-- Goal of the exercise --
Your answer must consist solely of the line containing "VIOLET STAR SHAPE (no. 4 from left)" and all subsequent lines through the end of the entries, reproduced exactly.

-- Input material --
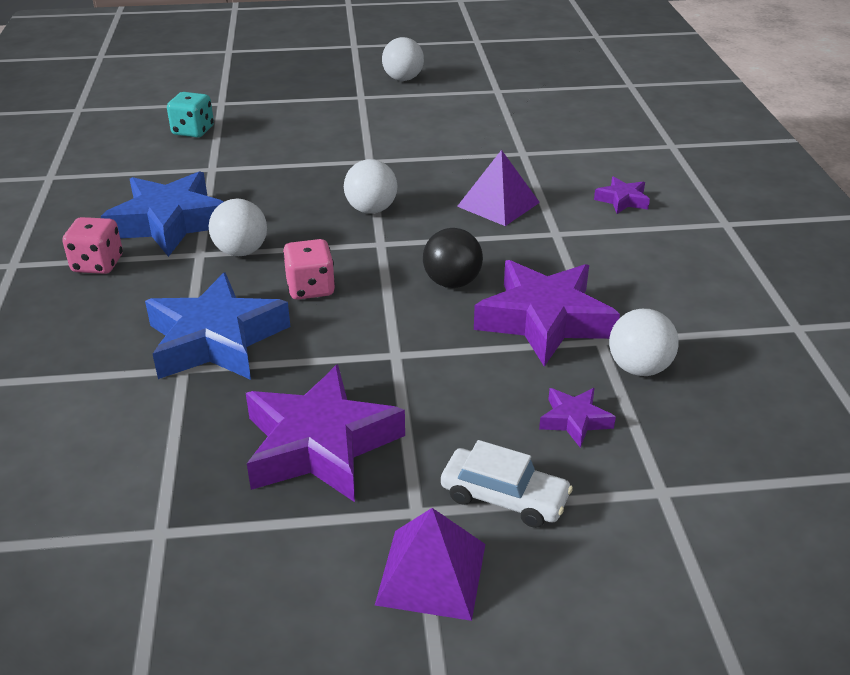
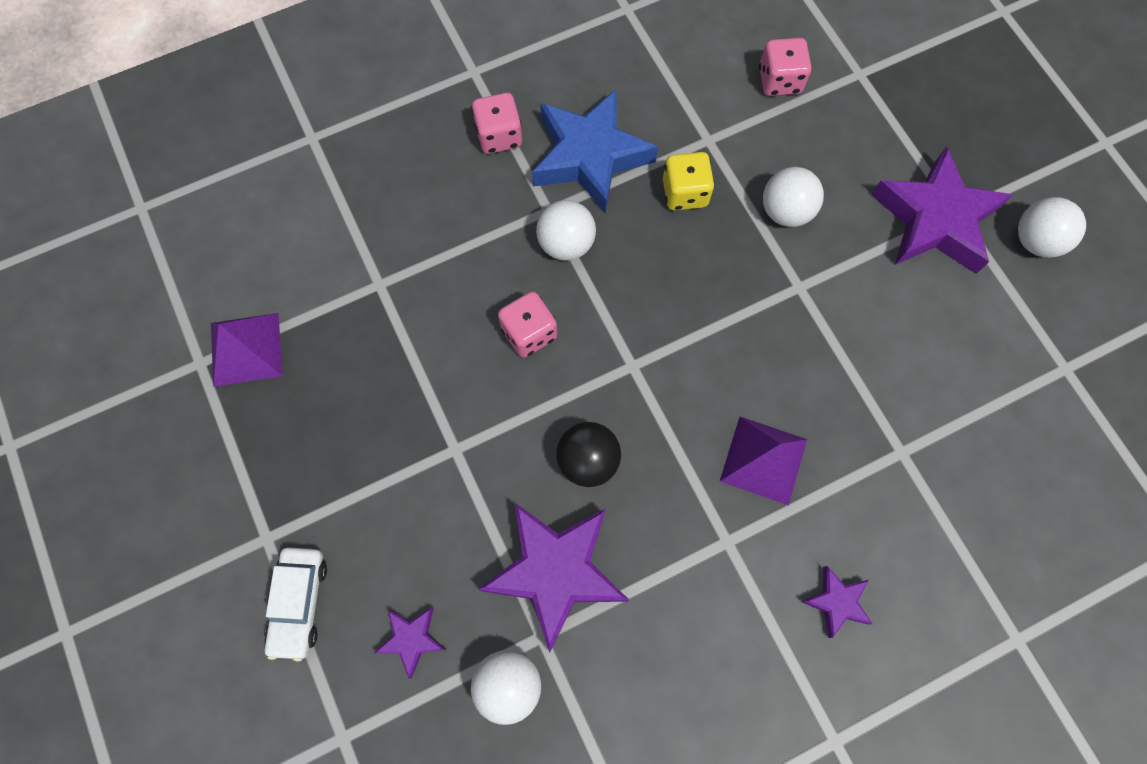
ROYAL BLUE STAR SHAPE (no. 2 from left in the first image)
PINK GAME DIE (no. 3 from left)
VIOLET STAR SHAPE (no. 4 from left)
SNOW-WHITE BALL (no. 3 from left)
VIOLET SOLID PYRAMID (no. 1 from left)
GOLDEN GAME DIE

-- Exercise response --
VIOLET STAR SHAPE (no. 4 from left)
SNOW-WHITE BALL (no. 3 from left)
VIOLET SOLID PYRAMID (no. 1 from left)
GOLDEN GAME DIE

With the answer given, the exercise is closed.